TASK TO CARRY OUT - Write every entry out again with no changes, and leave the images behind.

======== TASK DATA ========

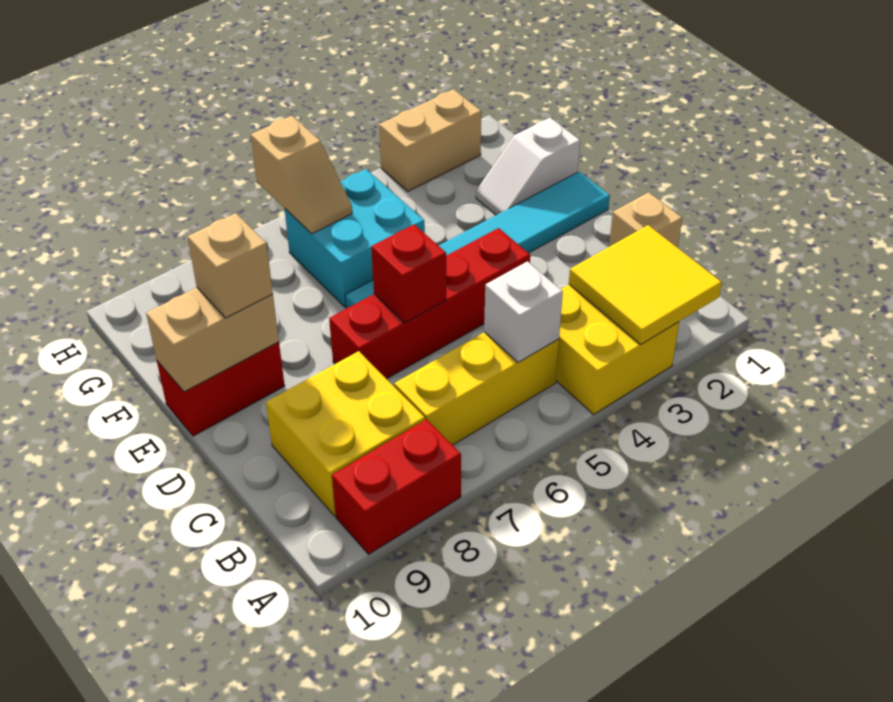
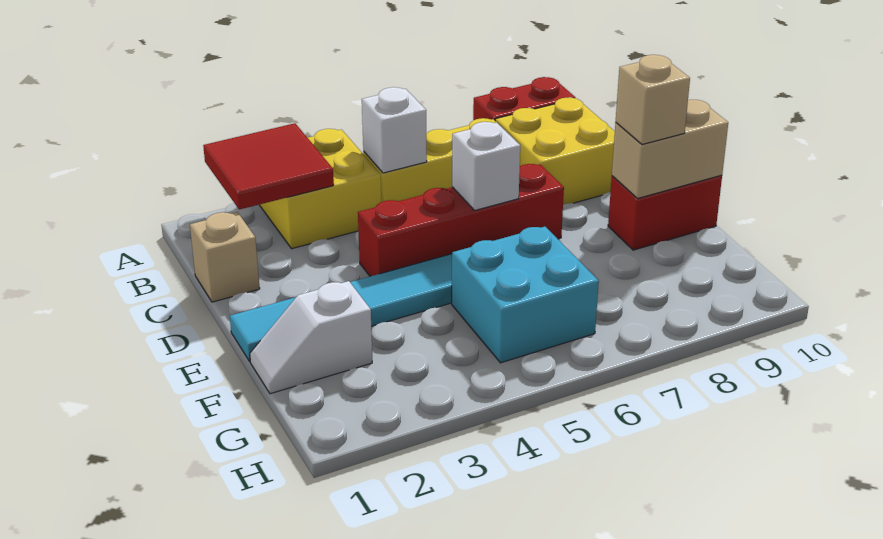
yellow tile A2:B3 level 2 -> red tile A2:B3 level 2
red brick D6 level 2 -> white brick D6 level 2
white slope F1:F2 level 1 top 1 -> white slope F1:F2 level 1 top 2
tan slope G6:H6 level 2 top H -> none
tan brick H2:H3 level 1 -> none

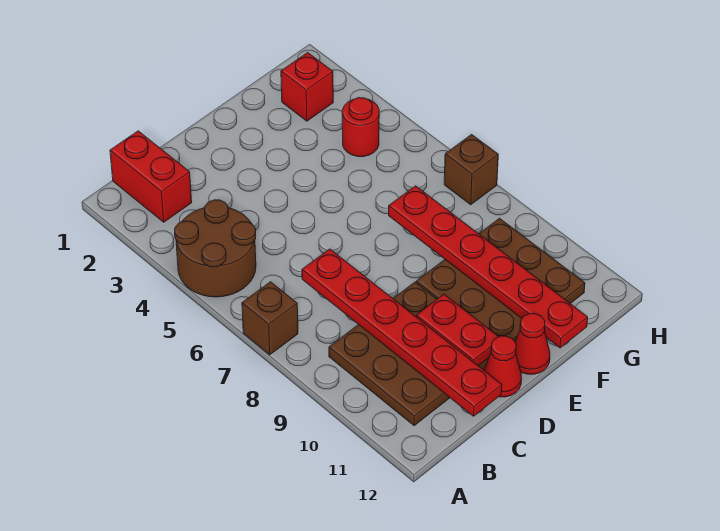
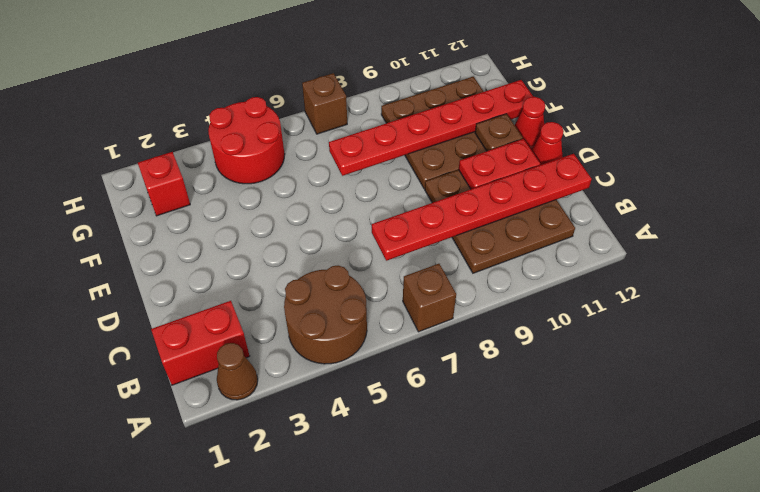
none -> brown cone A2 level 1
none -> brown plate E11 level 2
red round brick G4 level 1 -> red round brick G4:H5 level 1

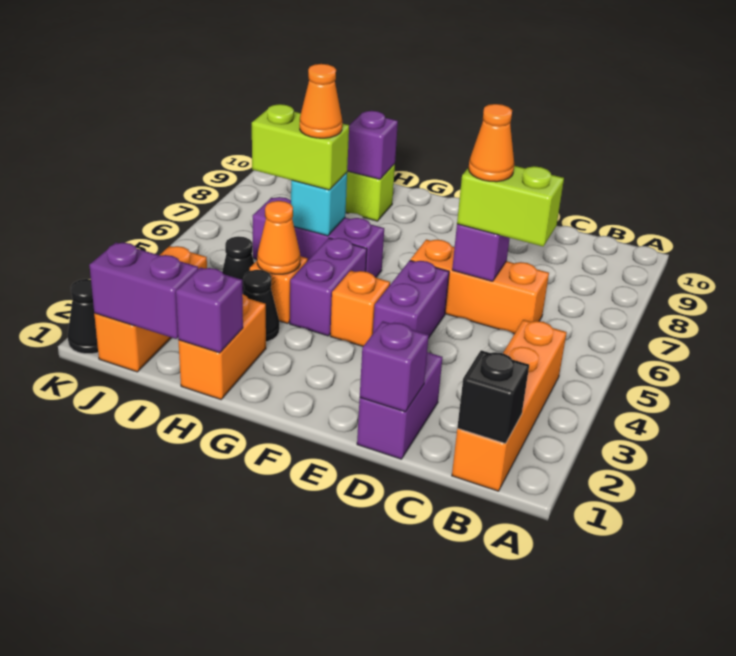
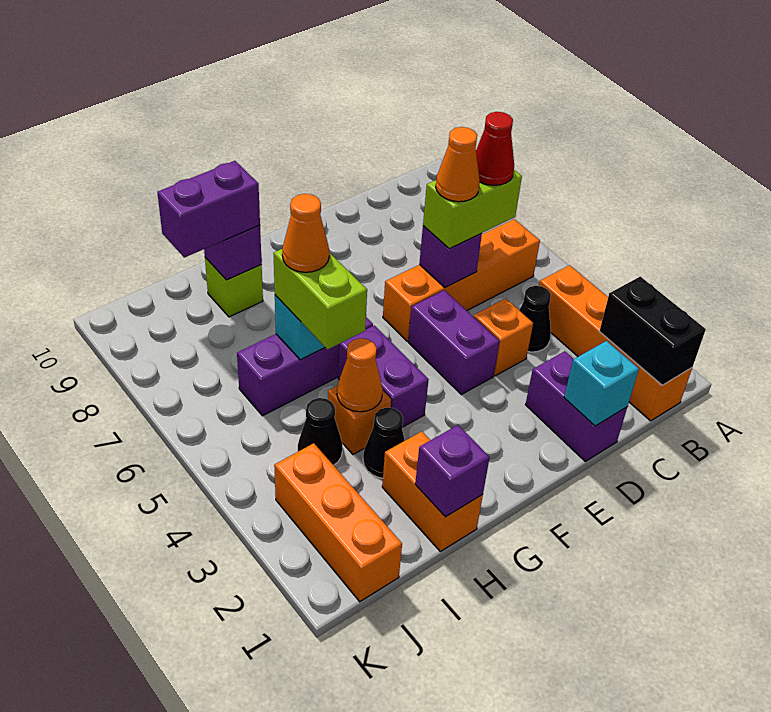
black brick B1 level 2 -> black brick B1:B2 level 2
orange brick C6:E6 level 1 -> orange brick B6:E6 level 1
none -> red cone C6 level 4
purple brick D1 level 2 -> cyan brick D1 level 2
orange brick F4 level 1 -> orange brick D4 level 1
lime brick H6:I6 level 3 -> lime brick H5:H6 level 3
purple brick I1:J1 level 2 -> purple brick H9:I9 level 3
black cone K1 level 1 -> black cone C4 level 1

========

TASK SOLUTION -
yellow tile A2:B3 level 2 -> red tile A2:B3 level 2
red brick D6 level 2 -> white brick D6 level 2
white slope F1:F2 level 1 top 1 -> white slope F1:F2 level 1 top 2
tan slope G6:H6 level 2 top H -> none
tan brick H2:H3 level 1 -> none

none -> brown cone A2 level 1
none -> brown plate E11 level 2
red round brick G4 level 1 -> red round brick G4:H5 level 1

black brick B1 level 2 -> black brick B1:B2 level 2
orange brick C6:E6 level 1 -> orange brick B6:E6 level 1
none -> red cone C6 level 4
purple brick D1 level 2 -> cyan brick D1 level 2
orange brick F4 level 1 -> orange brick D4 level 1
lime brick H6:I6 level 3 -> lime brick H5:H6 level 3
purple brick I1:J1 level 2 -> purple brick H9:I9 level 3
black cone K1 level 1 -> black cone C4 level 1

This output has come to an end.